▶ _INPUT DATA_:
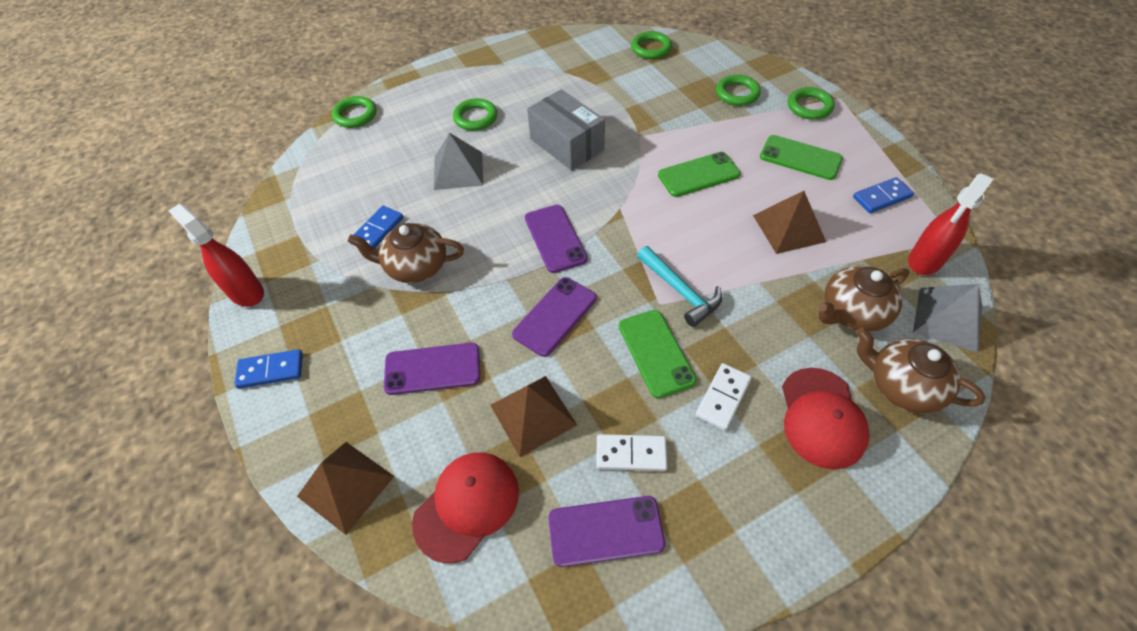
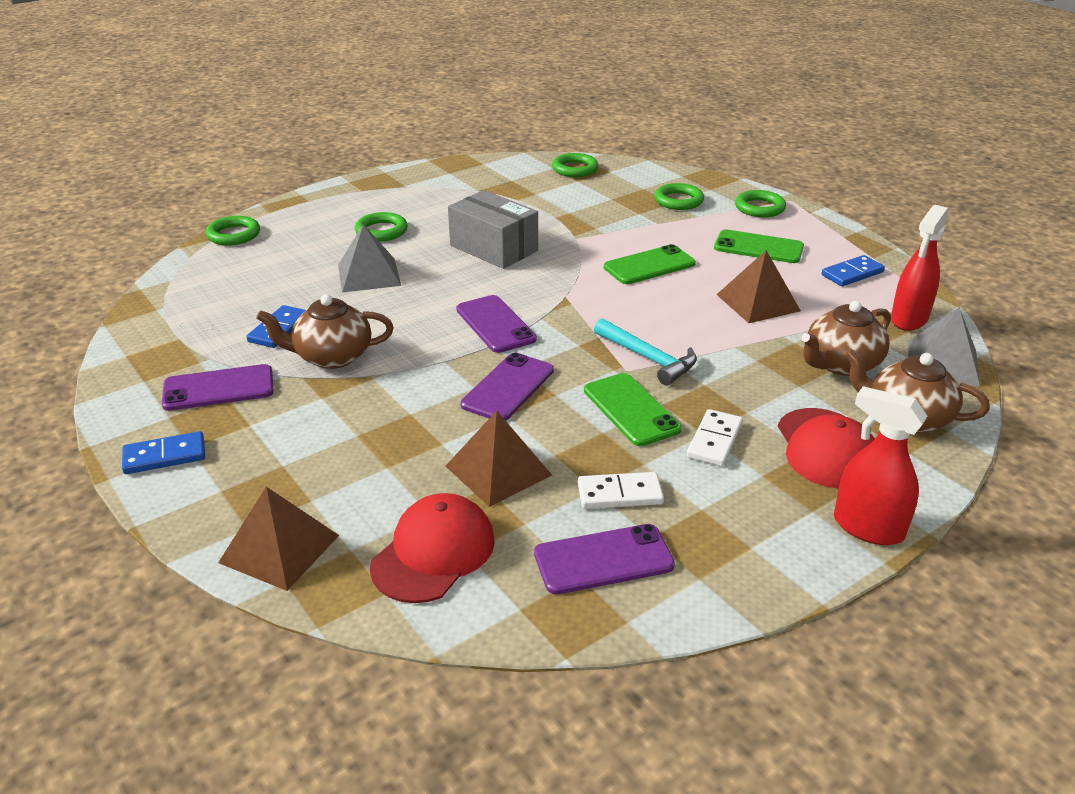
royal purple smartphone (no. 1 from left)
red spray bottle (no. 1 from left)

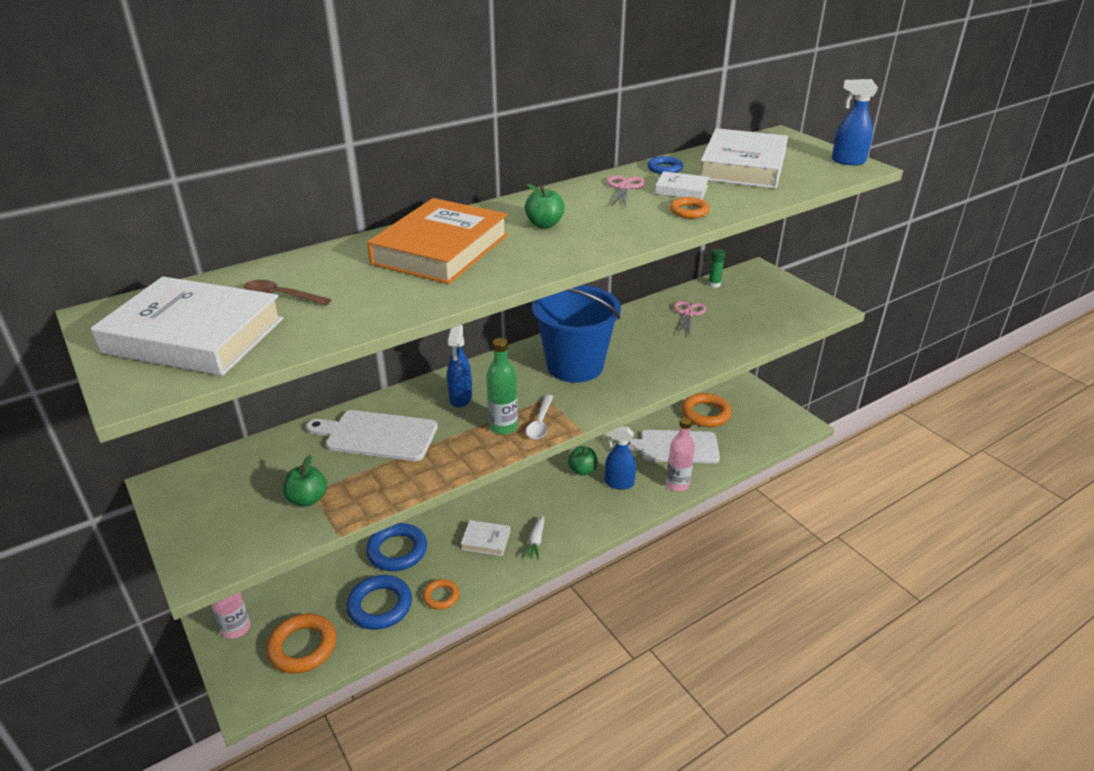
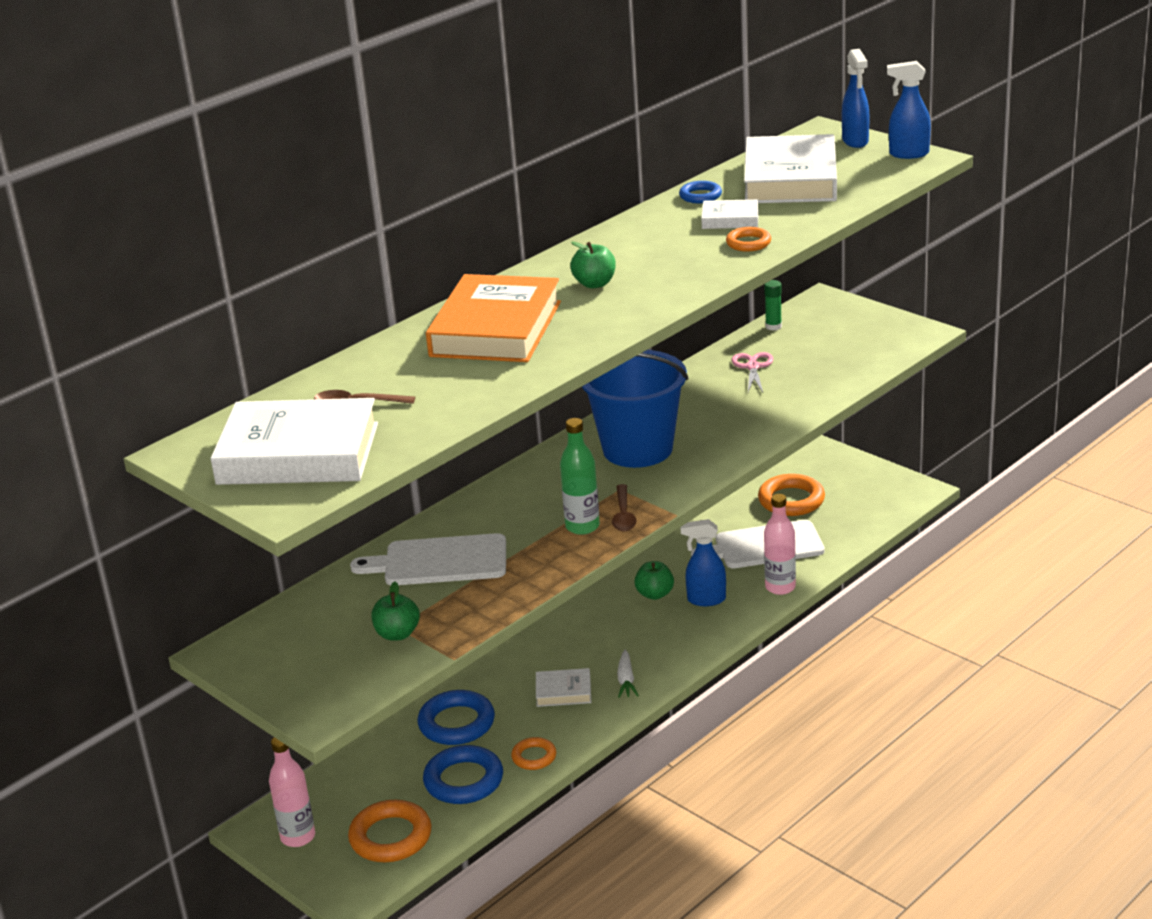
brown spoon (no. 2 from left)
royal blue spray bottle (no. 2 from left)
pink pair of scissors (no. 1 from left in the first image)

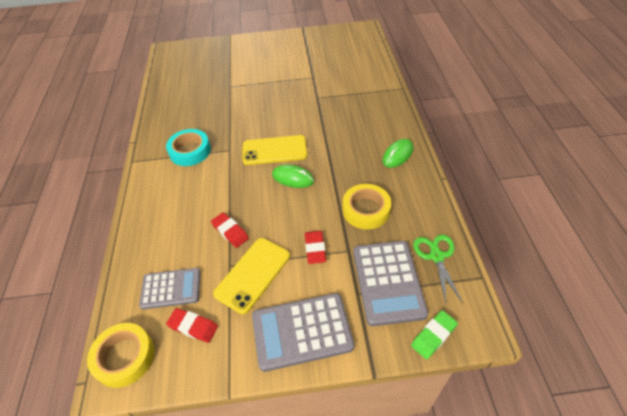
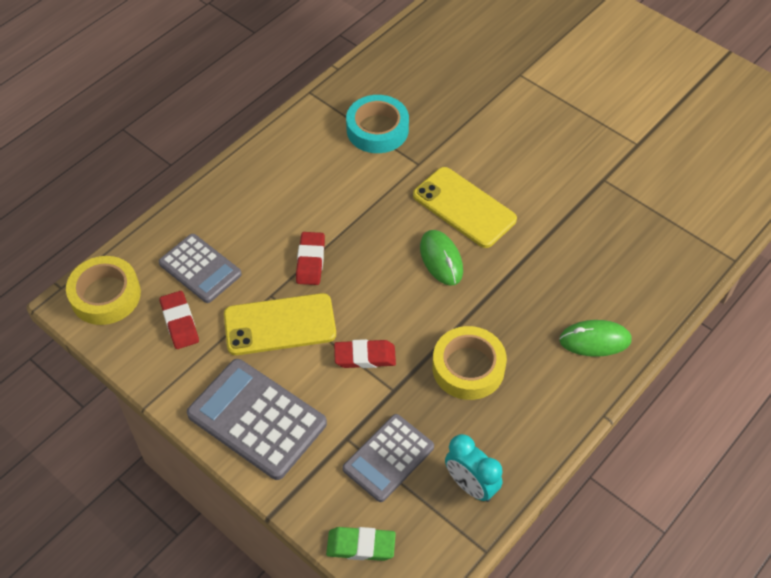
red gum eraser (no. 3 from left)
grey adding machine (no. 3 from left)
turquoise clock

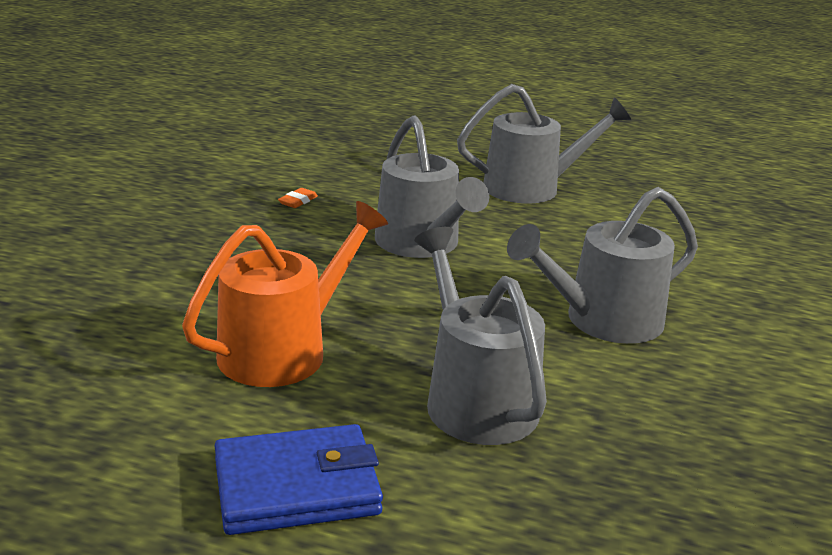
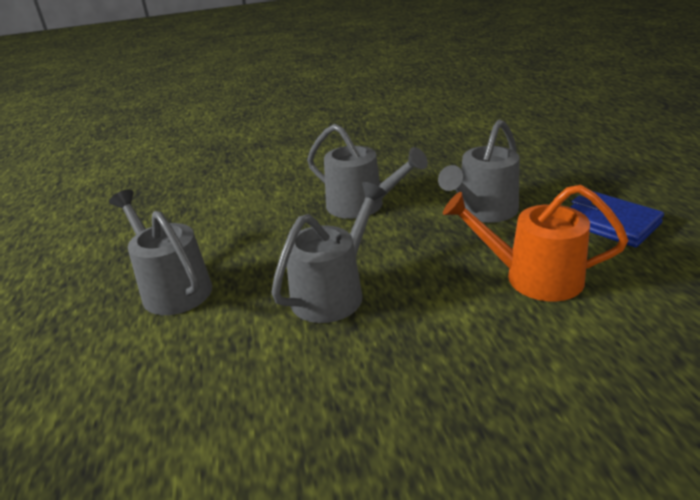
bright orange gum eraser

▶ _YOUR OBJECTIVE_: Return the lines above exactly; the images are not part of the copy.

▶ _RESULT_:
royal purple smartphone (no. 1 from left)
red spray bottle (no. 1 from left)

brown spoon (no. 2 from left)
royal blue spray bottle (no. 2 from left)
pink pair of scissors (no. 1 from left in the first image)

red gum eraser (no. 3 from left)
grey adding machine (no. 3 from left)
turquoise clock

bright orange gum eraser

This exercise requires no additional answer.